What to do =>
For each line of the data below that contains "orange", return that line.

Study material =>
========================

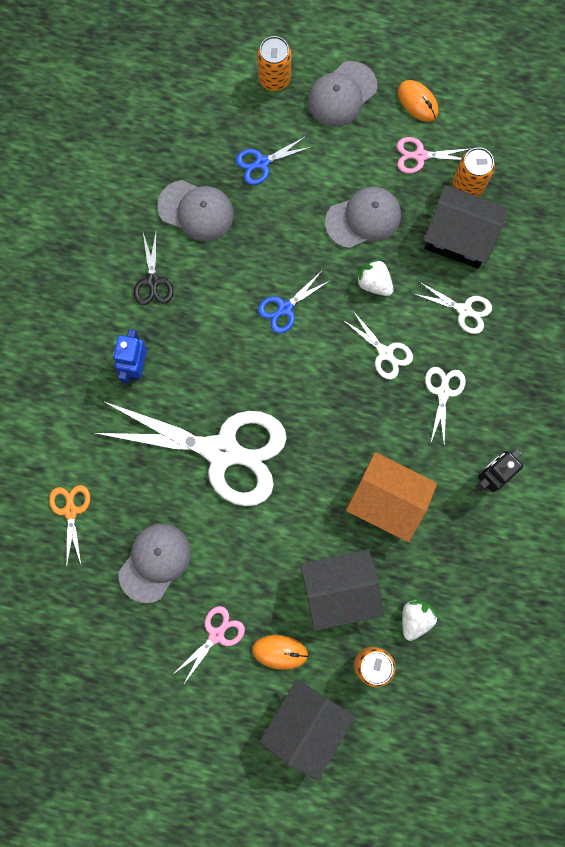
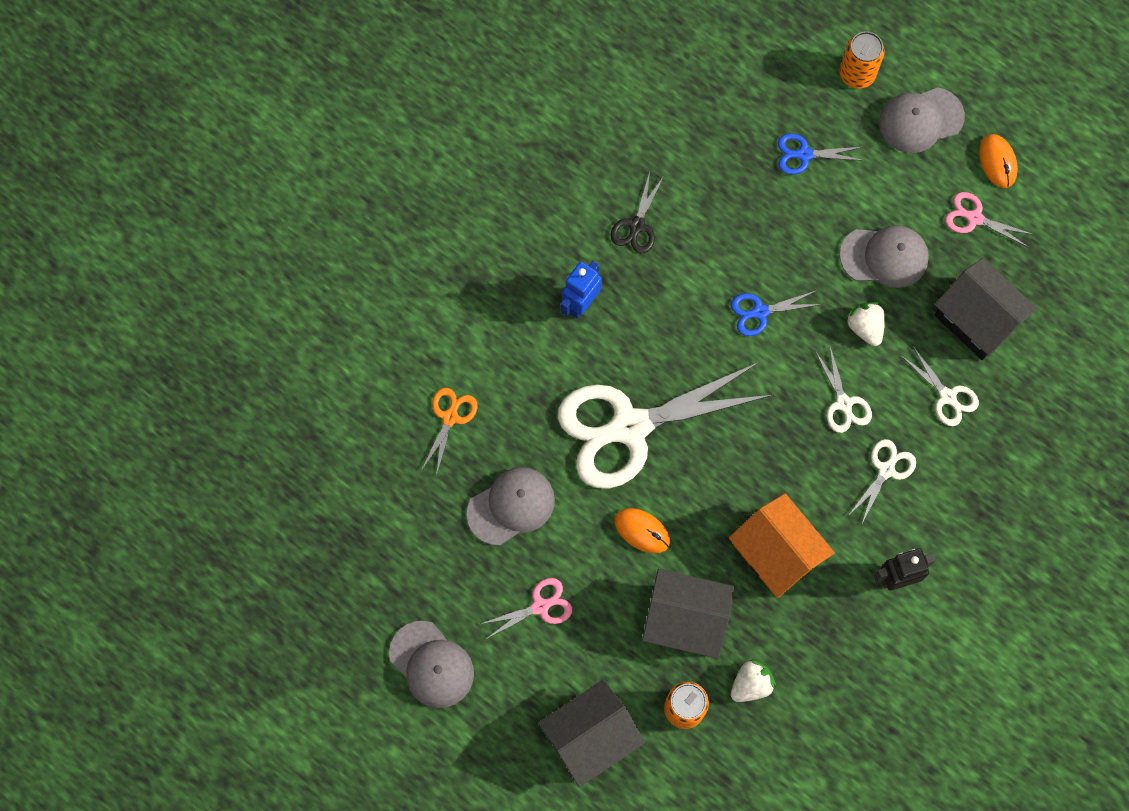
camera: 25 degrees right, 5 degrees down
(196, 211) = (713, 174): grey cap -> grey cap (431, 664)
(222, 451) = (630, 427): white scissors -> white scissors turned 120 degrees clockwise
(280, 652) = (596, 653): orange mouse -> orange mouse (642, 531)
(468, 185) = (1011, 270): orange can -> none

========================

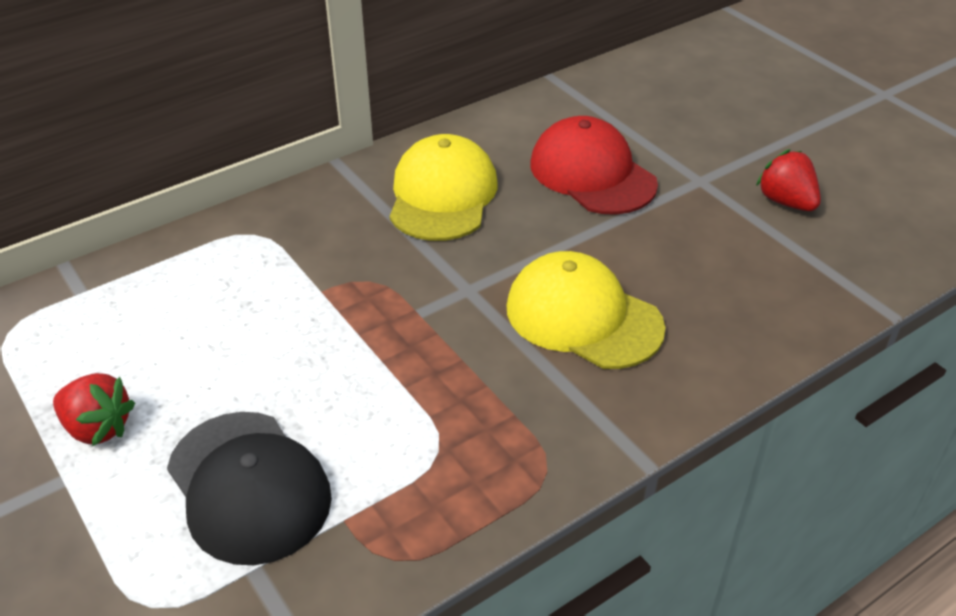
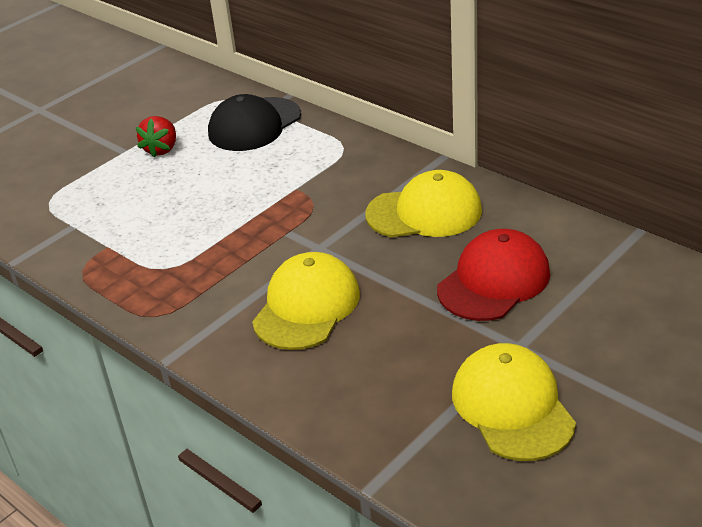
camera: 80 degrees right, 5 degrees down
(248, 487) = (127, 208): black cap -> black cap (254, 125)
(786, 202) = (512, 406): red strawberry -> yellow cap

========================

Answer section =>
(280, 652) = (596, 653): orange mouse -> orange mouse (642, 531)
(468, 185) = (1011, 270): orange can -> none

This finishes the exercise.